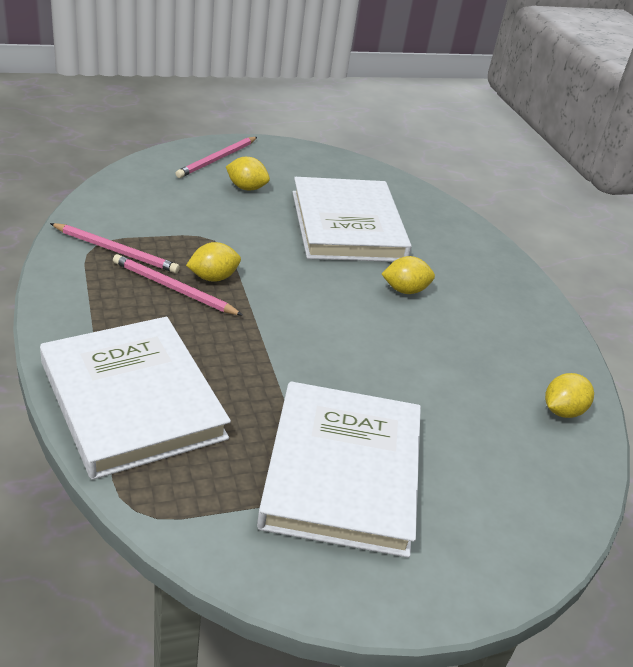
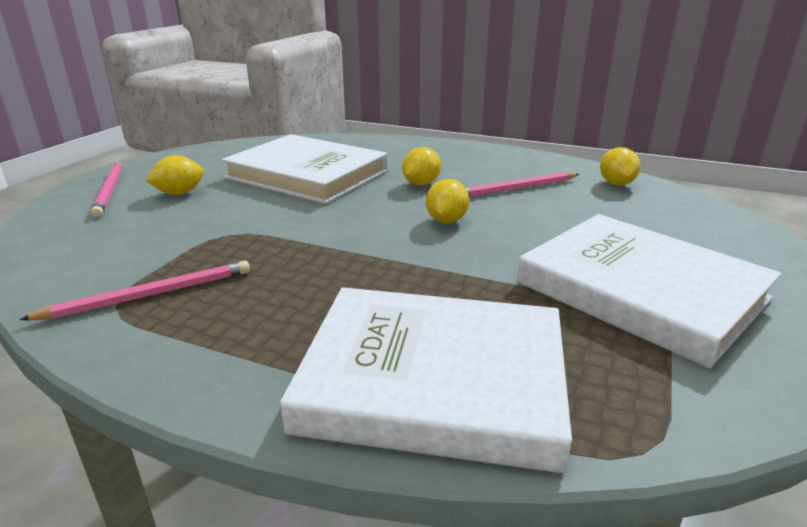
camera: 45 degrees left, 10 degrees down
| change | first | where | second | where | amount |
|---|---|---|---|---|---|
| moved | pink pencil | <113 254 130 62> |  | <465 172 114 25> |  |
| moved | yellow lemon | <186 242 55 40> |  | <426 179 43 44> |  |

□ □ □

→ **What to do**
Check each line of the records for the word "moved", and show the lines that contain it.

→ **Answer**
| moved | pink pencil | <113 254 130 62> |  | <465 172 114 25> |  |
| moved | yellow lemon | <186 242 55 40> |  | <426 179 43 44> |  |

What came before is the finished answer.